Work order >> Write out the listing below character for character, though without its pictures.

Supplied records >>
=== Begin Enclosure ===
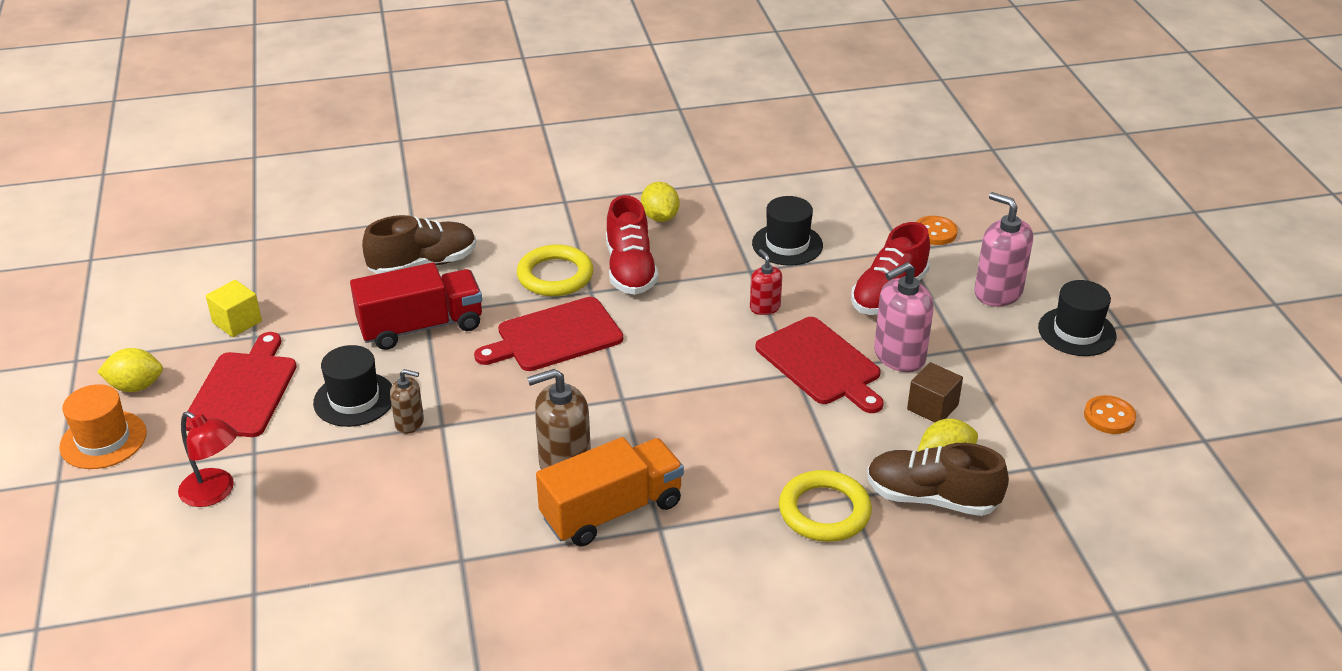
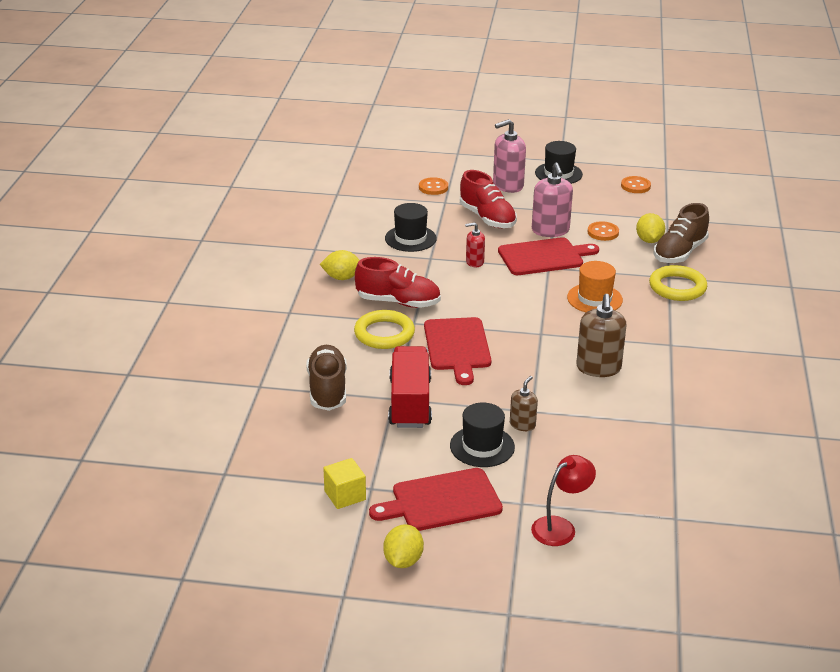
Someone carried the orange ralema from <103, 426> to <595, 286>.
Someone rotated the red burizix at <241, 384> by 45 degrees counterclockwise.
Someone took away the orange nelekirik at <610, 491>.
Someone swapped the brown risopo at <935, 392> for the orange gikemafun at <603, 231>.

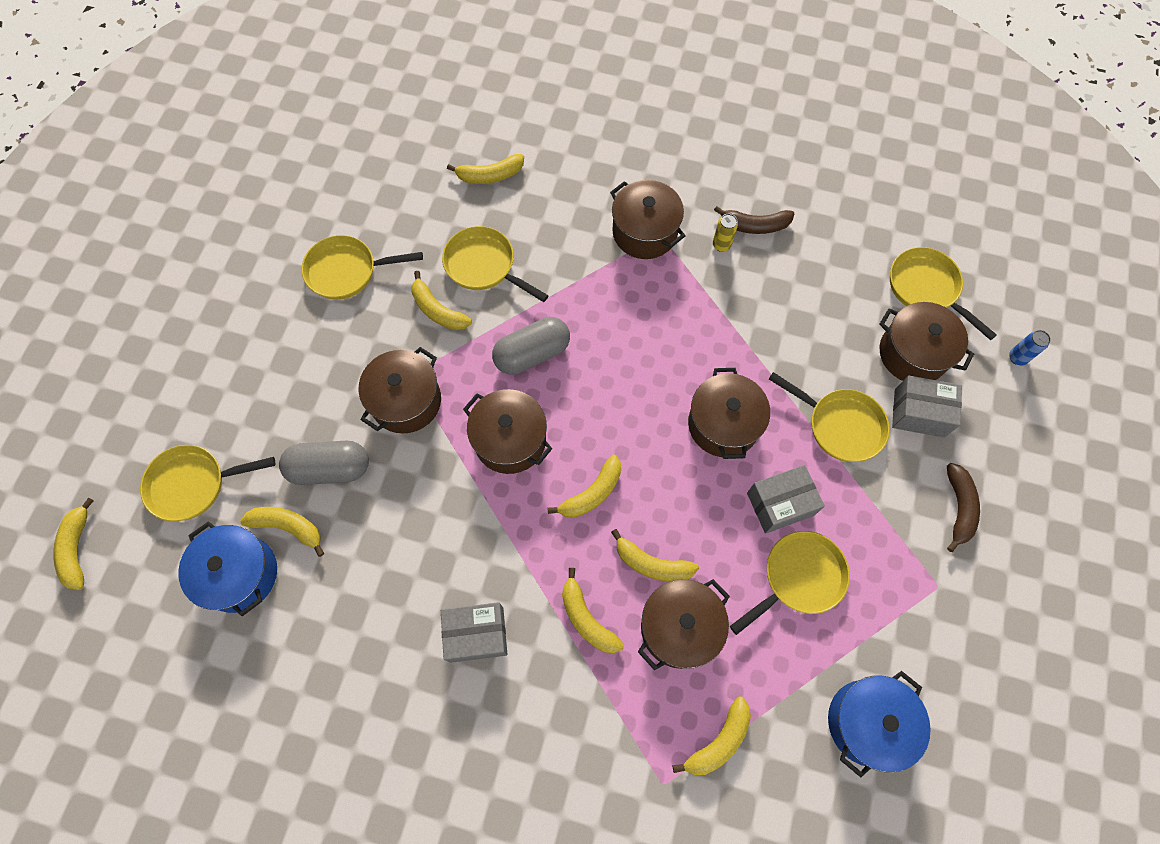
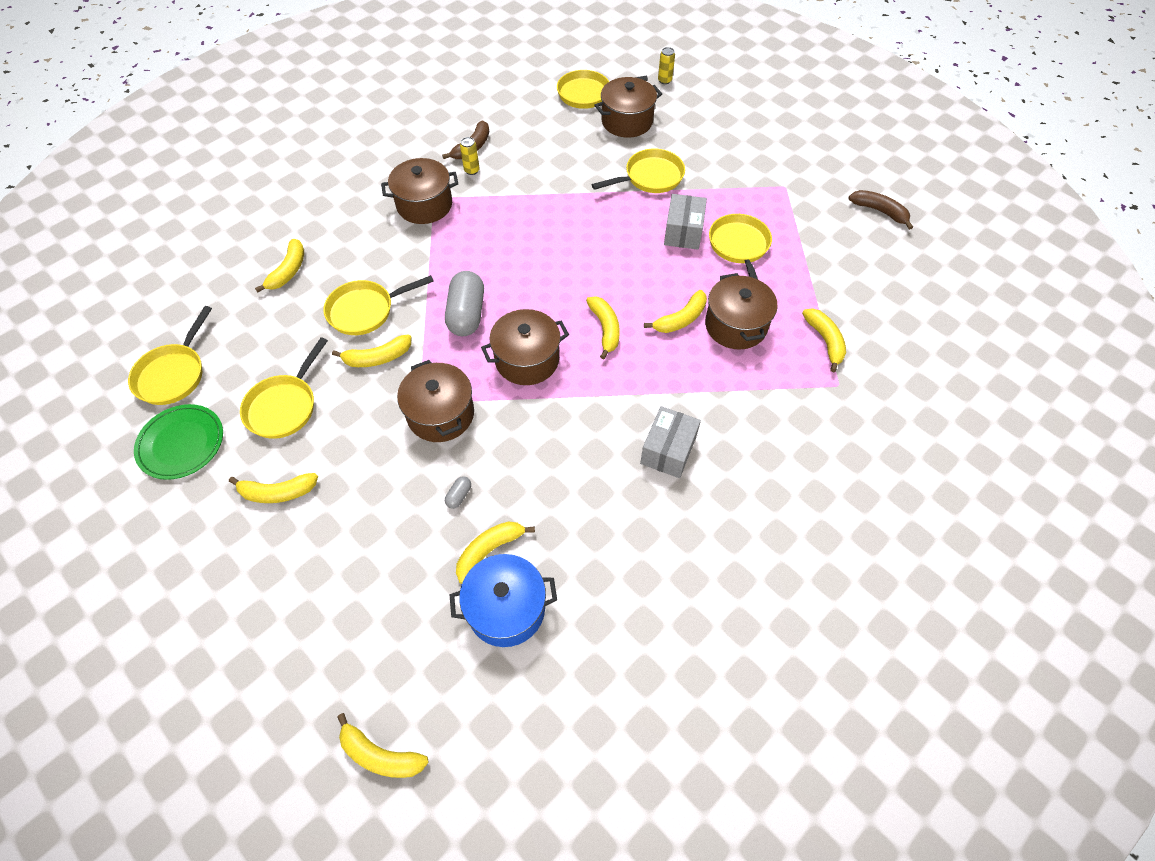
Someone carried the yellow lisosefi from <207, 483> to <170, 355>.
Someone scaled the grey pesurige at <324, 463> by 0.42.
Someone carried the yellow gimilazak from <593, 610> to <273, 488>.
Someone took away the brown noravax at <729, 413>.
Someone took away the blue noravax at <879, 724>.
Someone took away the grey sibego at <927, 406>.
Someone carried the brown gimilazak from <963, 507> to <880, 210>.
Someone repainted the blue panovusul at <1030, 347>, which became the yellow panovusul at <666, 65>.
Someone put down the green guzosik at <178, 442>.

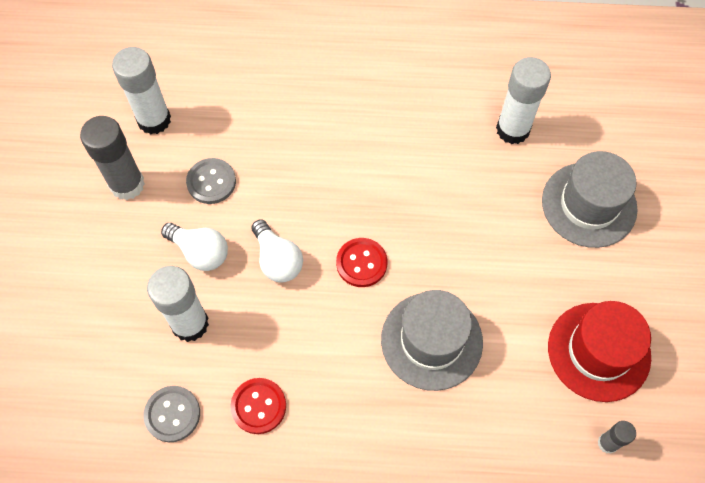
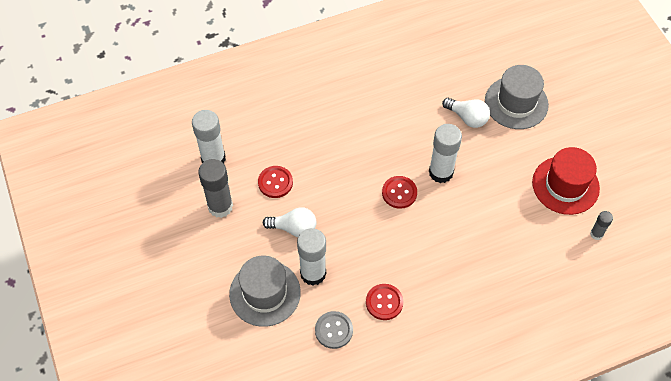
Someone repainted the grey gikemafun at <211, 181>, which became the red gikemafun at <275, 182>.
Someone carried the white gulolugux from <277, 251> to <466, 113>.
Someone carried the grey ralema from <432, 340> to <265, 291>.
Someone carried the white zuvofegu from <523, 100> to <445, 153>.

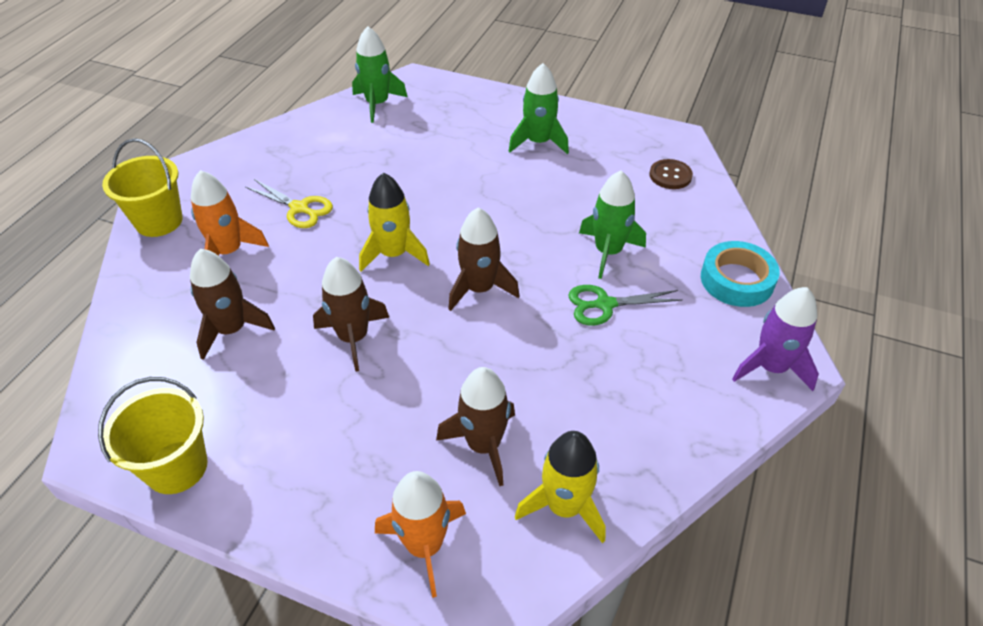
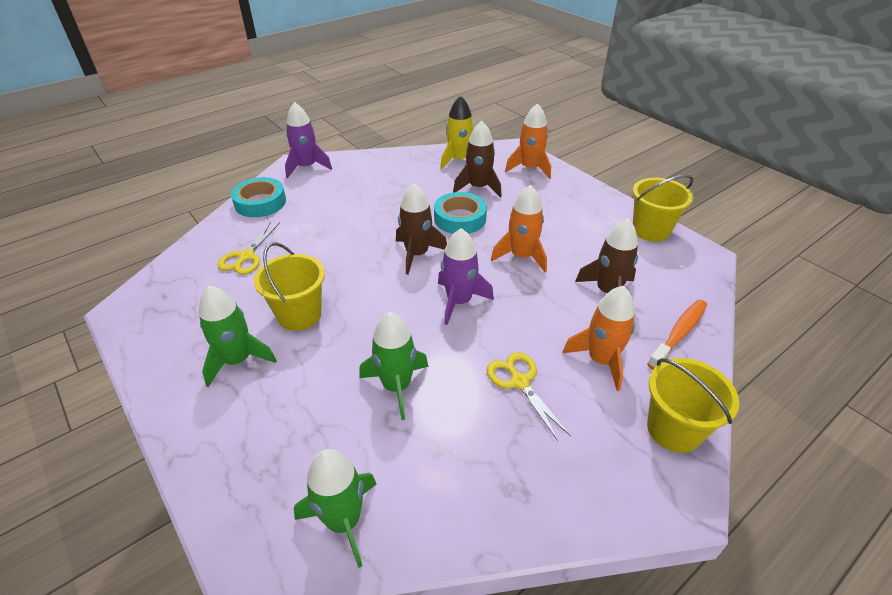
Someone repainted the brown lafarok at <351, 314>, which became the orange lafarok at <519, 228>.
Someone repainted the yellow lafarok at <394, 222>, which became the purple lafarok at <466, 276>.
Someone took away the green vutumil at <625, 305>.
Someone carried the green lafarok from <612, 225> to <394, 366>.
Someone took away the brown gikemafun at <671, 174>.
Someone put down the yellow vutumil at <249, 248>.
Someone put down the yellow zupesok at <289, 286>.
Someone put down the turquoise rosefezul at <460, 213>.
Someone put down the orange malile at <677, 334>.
=== End Enclosure ===
Reply >>
Someone carried the orange ralema from <103, 426> to <595, 286>.
Someone rotated the red burizix at <241, 384> by 45 degrees counterclockwise.
Someone took away the orange nelekirik at <610, 491>.
Someone swapped the brown risopo at <935, 392> for the orange gikemafun at <603, 231>.

Someone carried the yellow lisosefi from <207, 483> to <170, 355>.
Someone scaled the grey pesurige at <324, 463> by 0.42.
Someone carried the yellow gimilazak from <593, 610> to <273, 488>.
Someone took away the brown noravax at <729, 413>.
Someone took away the blue noravax at <879, 724>.
Someone took away the grey sibego at <927, 406>.
Someone carried the brown gimilazak from <963, 507> to <880, 210>.
Someone repainted the blue panovusul at <1030, 347>, which became the yellow panovusul at <666, 65>.
Someone put down the green guzosik at <178, 442>.

Someone repainted the grey gikemafun at <211, 181>, which became the red gikemafun at <275, 182>.
Someone carried the white gulolugux from <277, 251> to <466, 113>.
Someone carried the grey ralema from <432, 340> to <265, 291>.
Someone carried the white zuvofegu from <523, 100> to <445, 153>.

Someone repainted the brown lafarok at <351, 314>, which became the orange lafarok at <519, 228>.
Someone repainted the yellow lafarok at <394, 222>, which became the purple lafarok at <466, 276>.
Someone took away the green vutumil at <625, 305>.
Someone carried the green lafarok from <612, 225> to <394, 366>.
Someone took away the brown gikemafun at <671, 174>.
Someone put down the yellow vutumil at <249, 248>.
Someone put down the yellow zupesok at <289, 286>.
Someone put down the turquoise rosefezul at <460, 213>.
Someone put down the orange malile at <677, 334>.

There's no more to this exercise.